Starting at the line where "(518, 440) = (504, 365): none -> green bell" occurs, reproduce each line through the end of the entries below exactly. Omit every picture.
—————
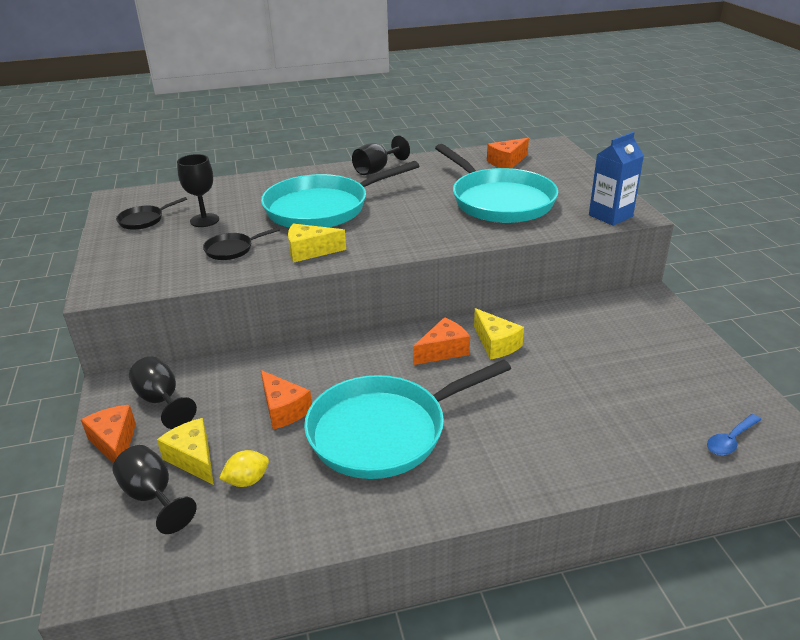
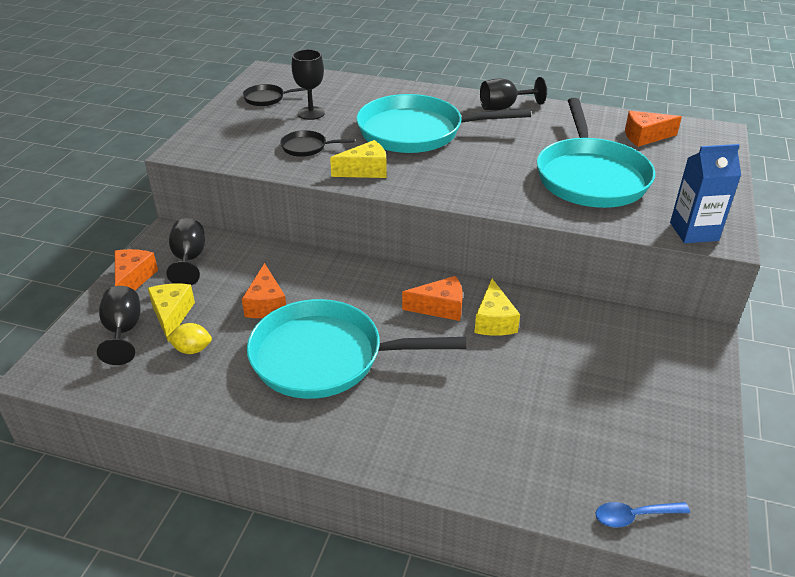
camera: 30 degrees right, 5 degrees up
(310, 251) = (365, 170): yellow cheese -> yellow cheese turned 135 degrees clockwise

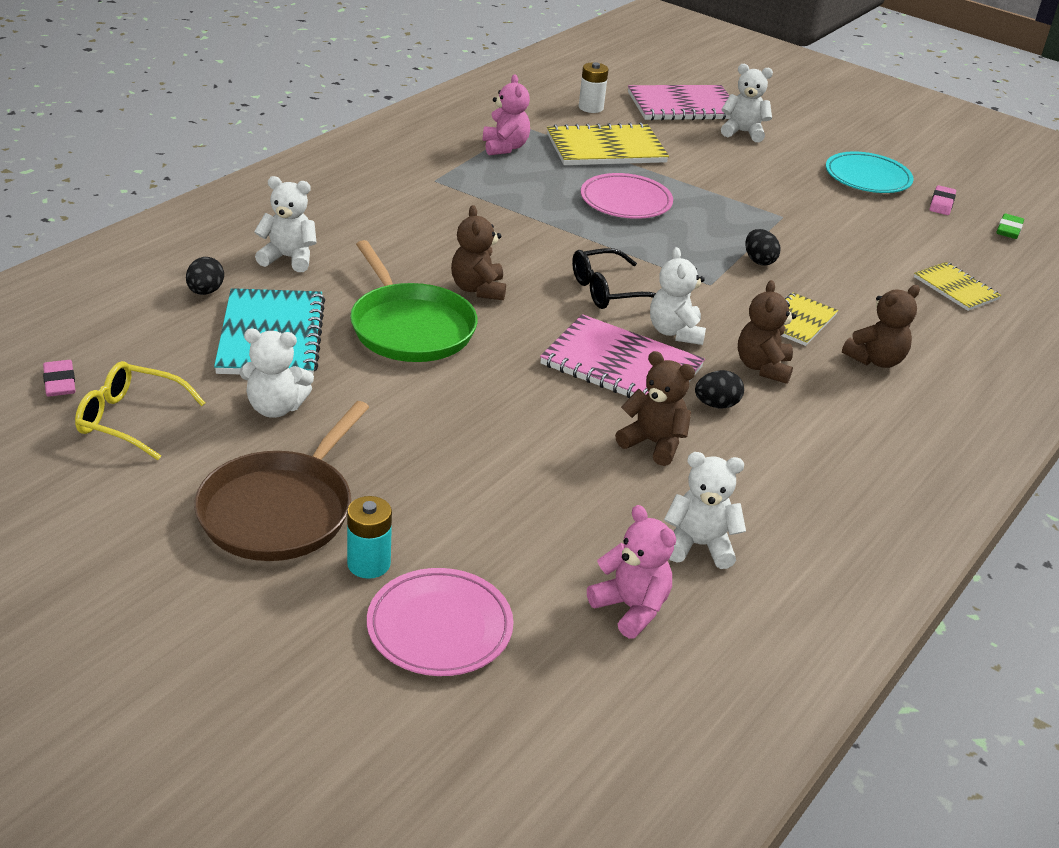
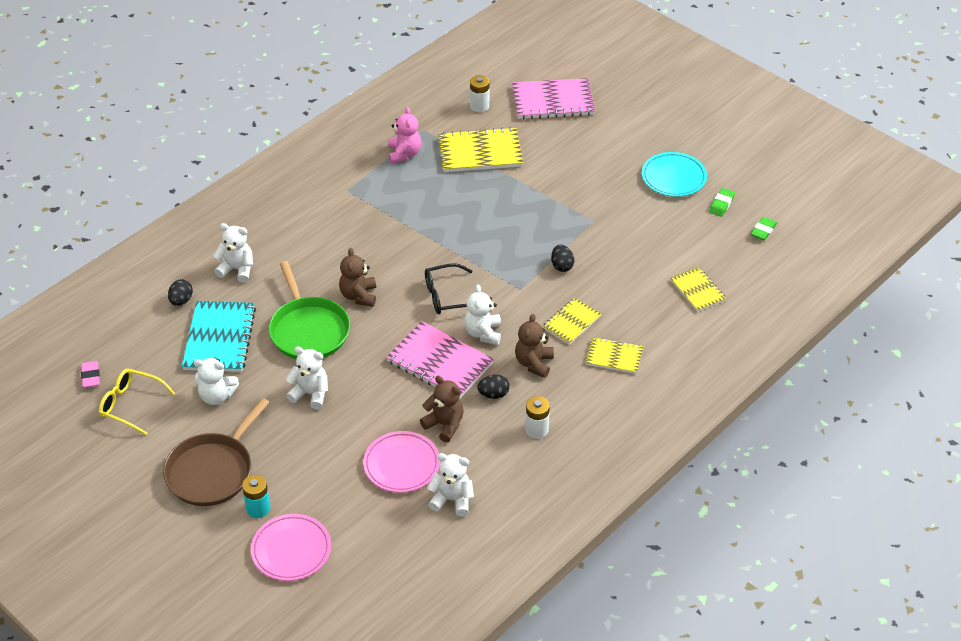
camera: 10 degrees right, 10 degrees up
(626, 201) = (481, 208): pink plate -> pink plate (401, 465)
(631, 608) = (401, 541): pink teddy bear -> none
(743, 132) = (592, 130): white teddy bear -> white teddy bear (310, 394)
(799, 449) = (536, 430): none -> white battery
(875, 360) = (614, 357): brown teddy bear -> yellow notebook
(941, 204) = (721, 204): pink eraser -> green eraser

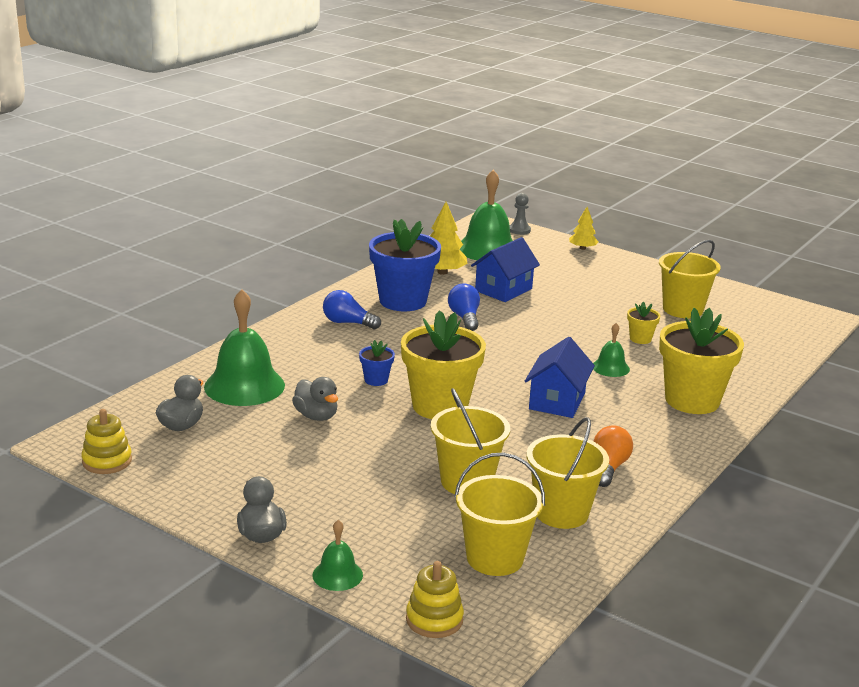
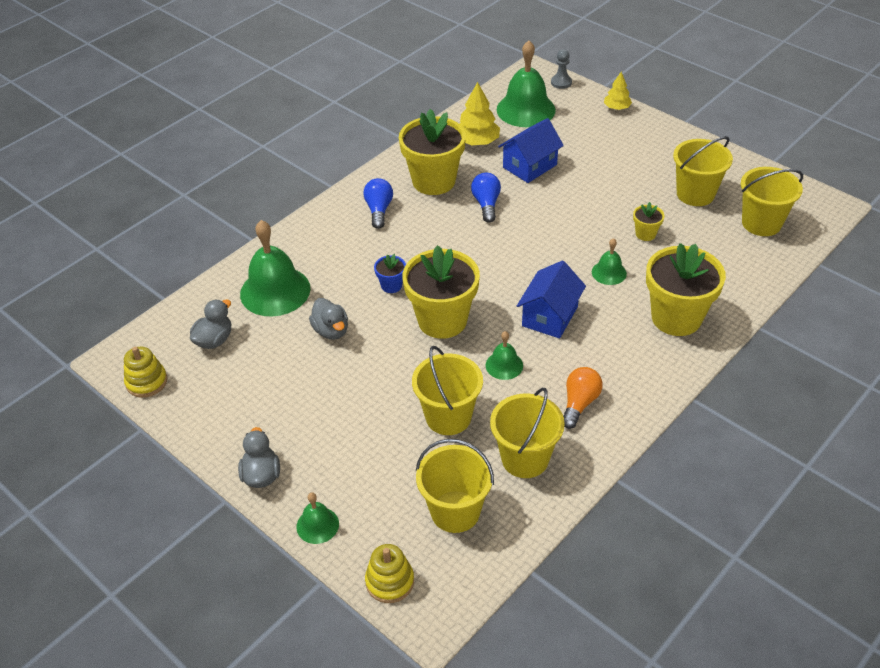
camera: 10 degrees right, 20 degrees up
(348, 323) = (379, 210): blue light bulb -> blue light bulb turned 60 degrees clockwise
(403, 301) = (434, 181): blue flower pot -> yellow flower pot
(518, 440) = (504, 365): none -> green bell
(757, 330) = (761, 223): none -> yellow bucket

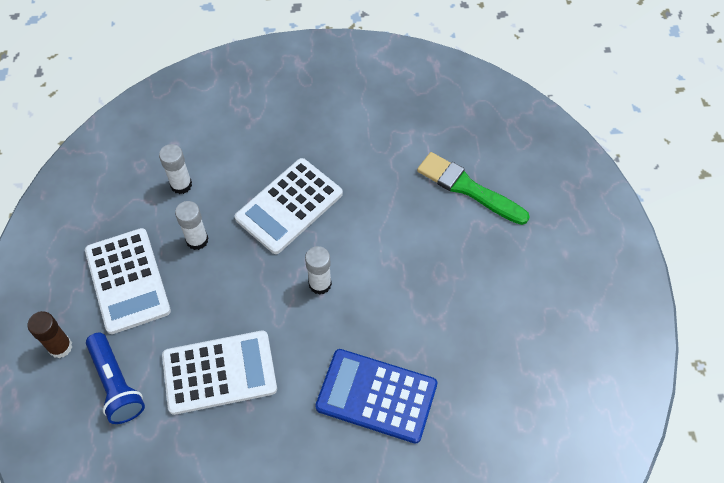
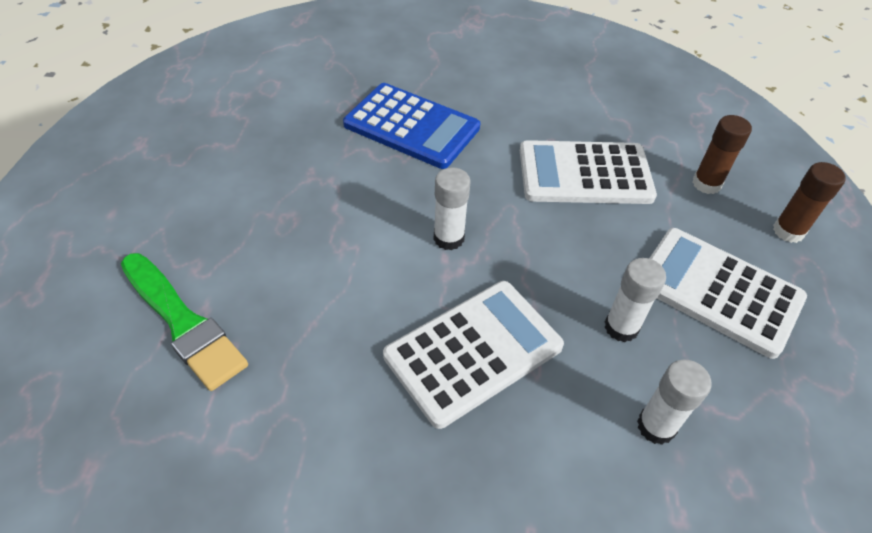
camera: 170 degrees left, 10 degrees down
(116, 384) = (706, 184): blue flashlight -> brown glue stick
(127, 281) = (718, 291): white calculator -> white calculator turned 45 degrees counterclockwise

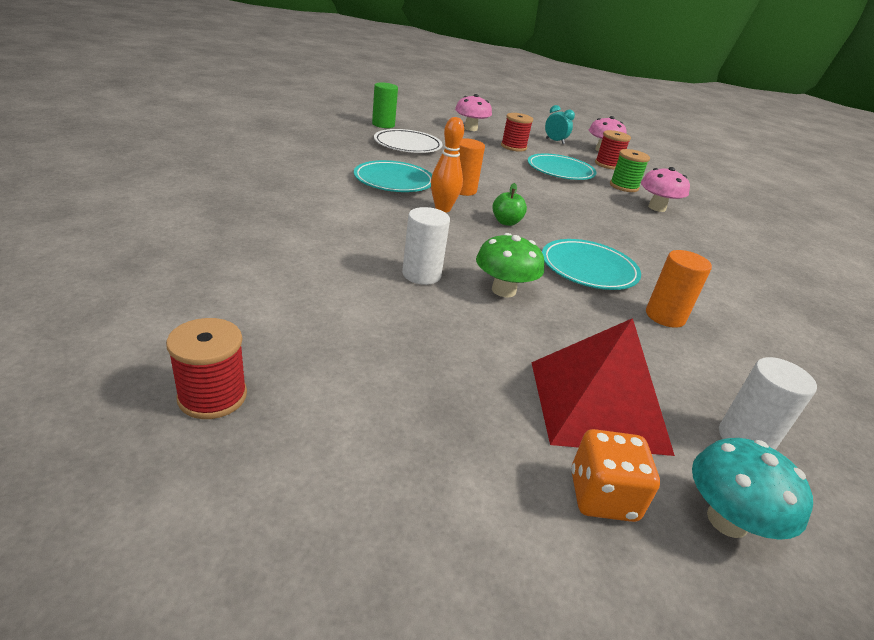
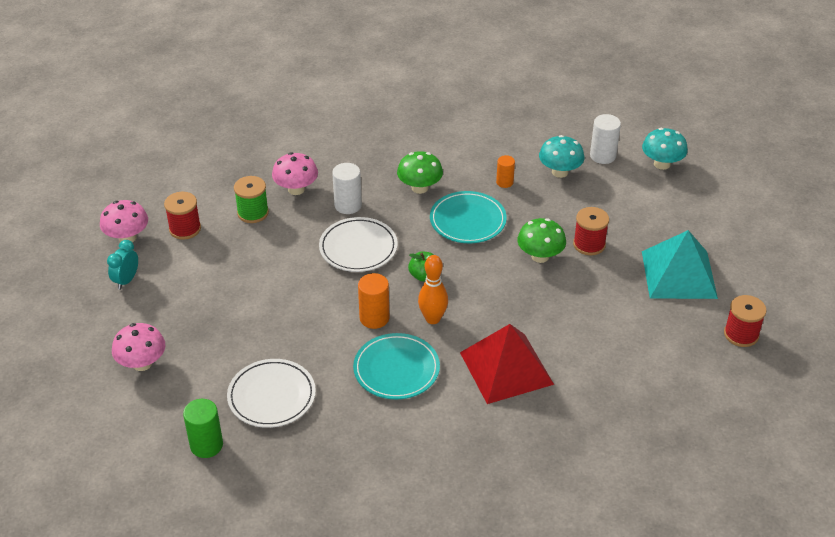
camera: 105 degrees left, 10 degrees up
(396, 392) = (679, 274): none -> turquoise pyramid
(421, 275) = (557, 299): white cylinder -> white cylinder (348, 205)
(513, 147) = (189, 310): red spool -> red spool (589, 244)
(560, 171) = (245, 261): turquoise plate -> none
(561, 208) = (358, 248): none -> white plate
(597, 405) = (622, 204): red pyramid -> red pyramid (506, 368)
(602, 496) = (681, 198): orange dice -> none
(655, 261) = (419, 188): none -> green mushroom
(665, 316) = (504, 182): orange cylinder -> orange cylinder, size x0.64
(691, 372) = (560, 172): none -> turquoise mushroom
—————
Task result>
(518, 440) = (504, 365): none -> green bell
(757, 330) = (761, 223): none -> yellow bucket

camera: 170 degrees left, 10 degrees down
(116, 384) = (706, 184): blue flashlight -> brown glue stick
(127, 281) = (718, 291): white calculator -> white calculator turned 45 degrees counterclockwise

camera: 105 degrees left, 10 degrees up
(396, 392) = (679, 274): none -> turquoise pyramid
(421, 275) = (557, 299): white cylinder -> white cylinder (348, 205)
(513, 147) = (189, 310): red spool -> red spool (589, 244)
(560, 171) = (245, 261): turquoise plate -> none
(561, 208) = (358, 248): none -> white plate
(597, 405) = (622, 204): red pyramid -> red pyramid (506, 368)
(602, 496) = (681, 198): orange dice -> none
(655, 261) = (419, 188): none -> green mushroom
(665, 316) = (504, 182): orange cylinder -> orange cylinder, size x0.64
(691, 372) = (560, 172): none -> turquoise mushroom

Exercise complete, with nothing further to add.